■ Activity:
Exact copy, no pictures: every line from the one that contains "Vollzylinder/grün 193,169,224,217 => nothing" through the end of the data below, and nothing else.
Records shown START
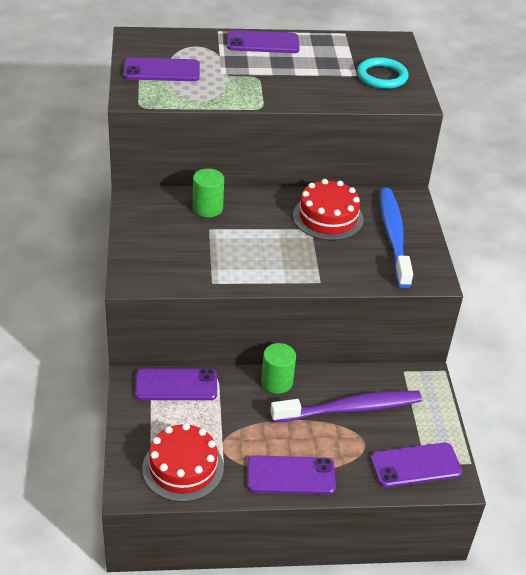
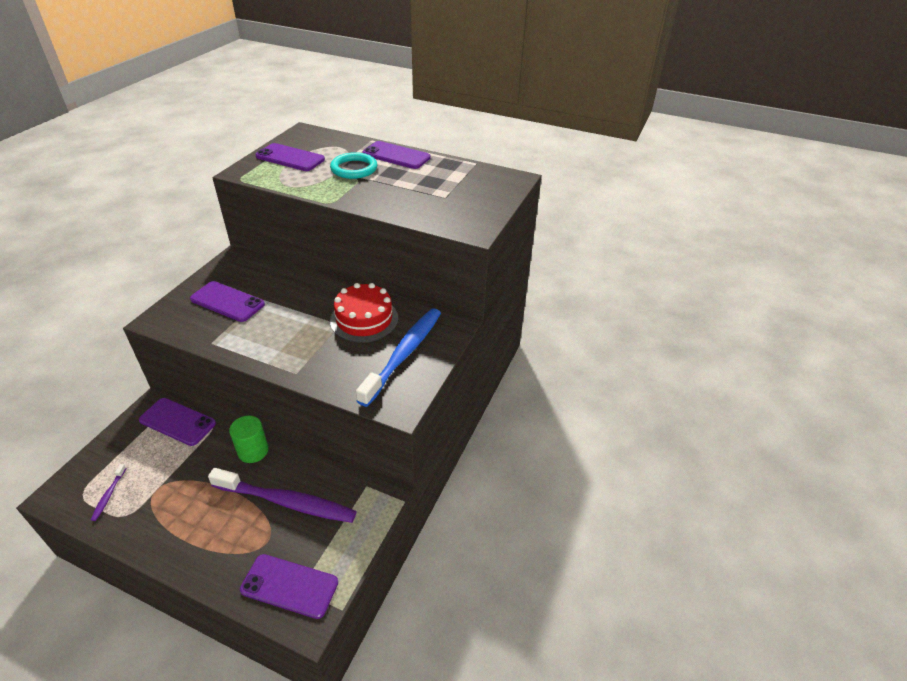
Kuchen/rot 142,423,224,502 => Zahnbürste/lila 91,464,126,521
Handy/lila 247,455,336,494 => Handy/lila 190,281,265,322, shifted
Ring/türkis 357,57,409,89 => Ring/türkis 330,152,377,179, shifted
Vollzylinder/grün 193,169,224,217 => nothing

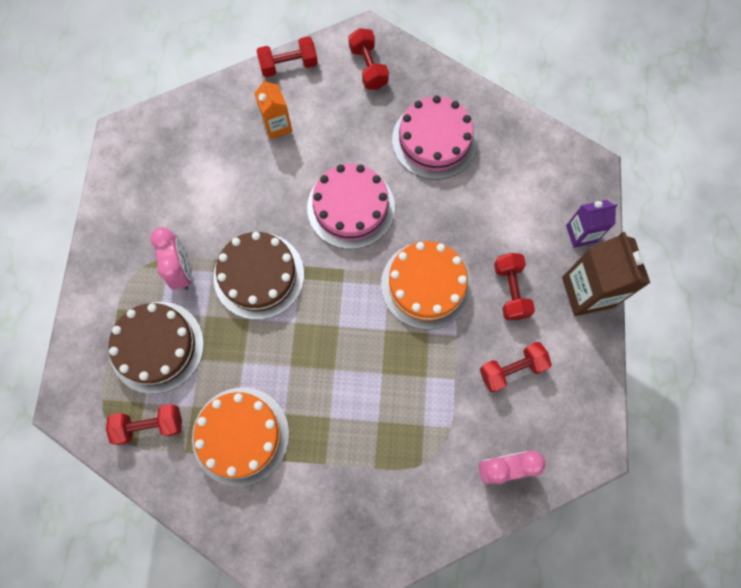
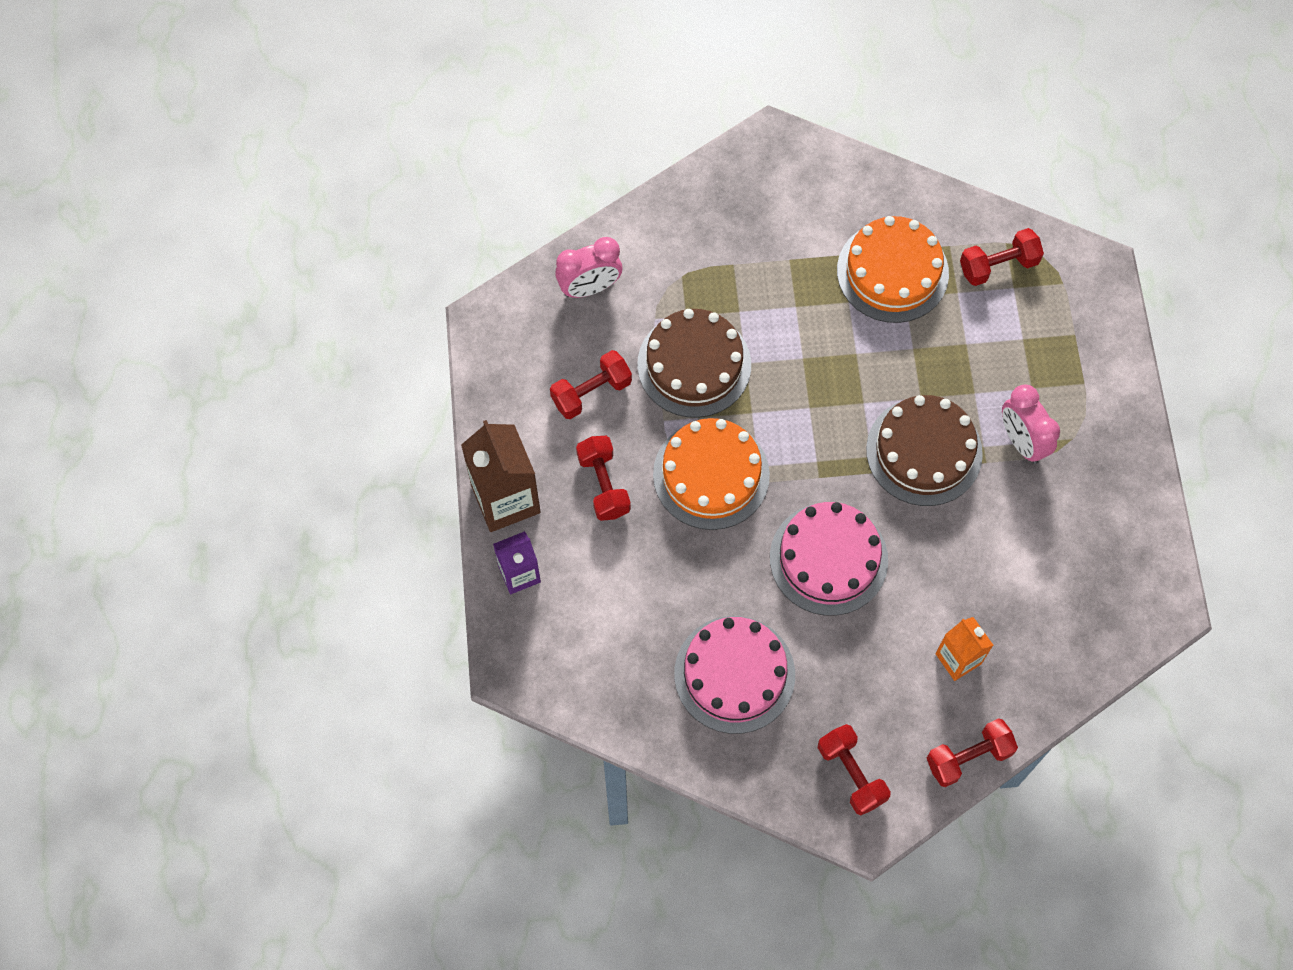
Kuchen/braun 108,302,204,394 => Kuchen/braun 637,309,751,418, shifted

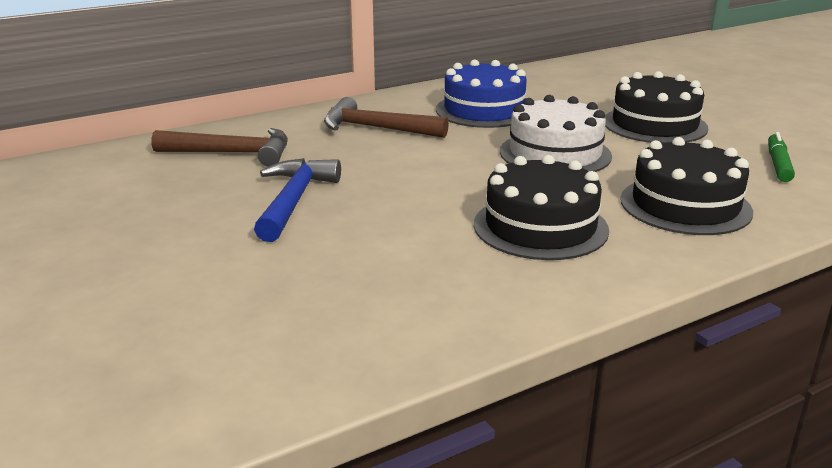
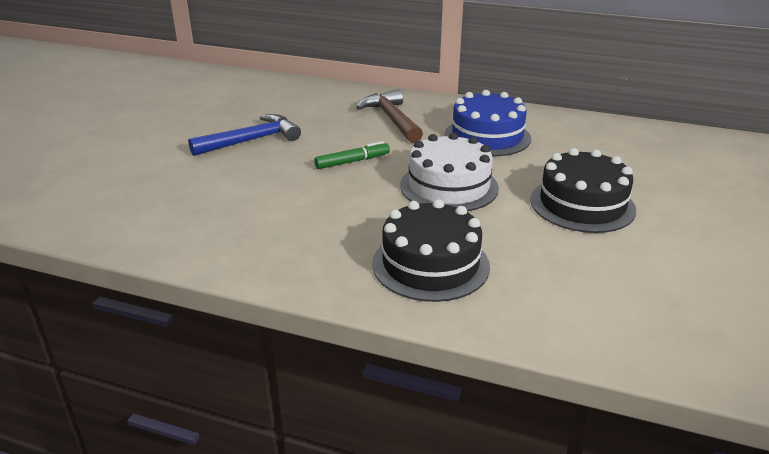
Filzstift/grün 768,132,795,182 => Filzstift/grün 314,141,390,169, shifted
Hammer/braun 151,128,288,167 => nothing
Kuchen/schwarz 474,155,609,260 => nothing

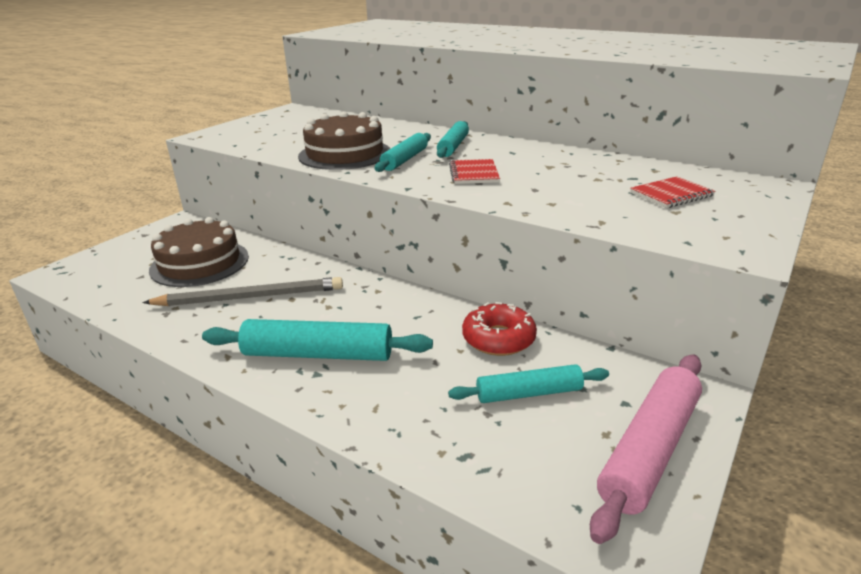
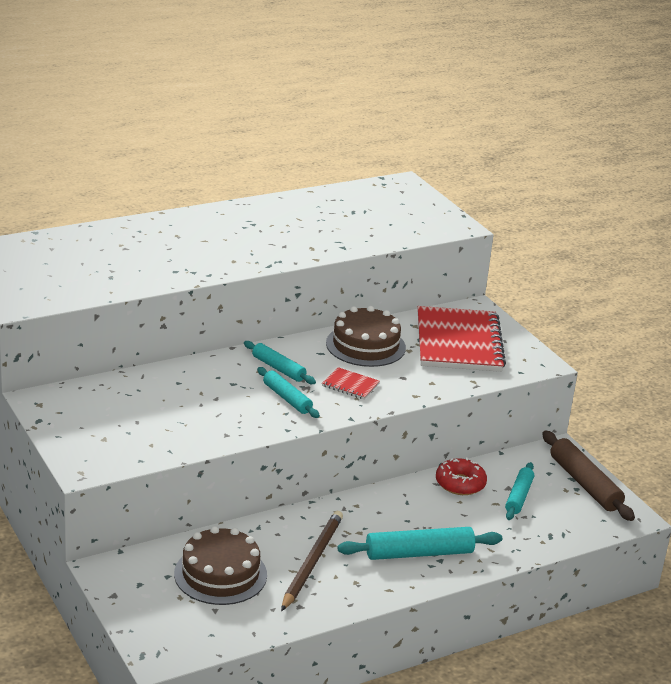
Bleistift/grau 142,277,343,306 => Bleistift/braun 281,511,343,611
Kuchen/braun 298,111,390,170 => Kuchen/braun 326,306,406,367, shifted
Nudelholz/türkis 202,319,433,361 => Nudelholz/türkis 337,527,502,560, 45 degrees clockwise
Notizbuch/rot 630,176,715,208 => Notizbuch/rot 418,306,506,372, x2.38
Nudelholz/rosa 590,354,702,544 => Nudelholz/braun 542,431,635,521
Records shown END
■ Exercise response:
Vollzylinder/grün 193,169,224,217 => nothing

Kuchen/braun 108,302,204,394 => Kuchen/braun 637,309,751,418, shifted

Filzstift/grün 768,132,795,182 => Filzstift/grün 314,141,390,169, shifted
Hammer/braun 151,128,288,167 => nothing
Kuchen/schwarz 474,155,609,260 => nothing

Bleistift/grau 142,277,343,306 => Bleistift/braun 281,511,343,611
Kuchen/braun 298,111,390,170 => Kuchen/braun 326,306,406,367, shifted
Nudelholz/türkis 202,319,433,361 => Nudelholz/türkis 337,527,502,560, 45 degrees clockwise
Notizbuch/rot 630,176,715,208 => Notizbuch/rot 418,306,506,372, x2.38
Nudelholz/rosa 590,354,702,544 => Nudelholz/braun 542,431,635,521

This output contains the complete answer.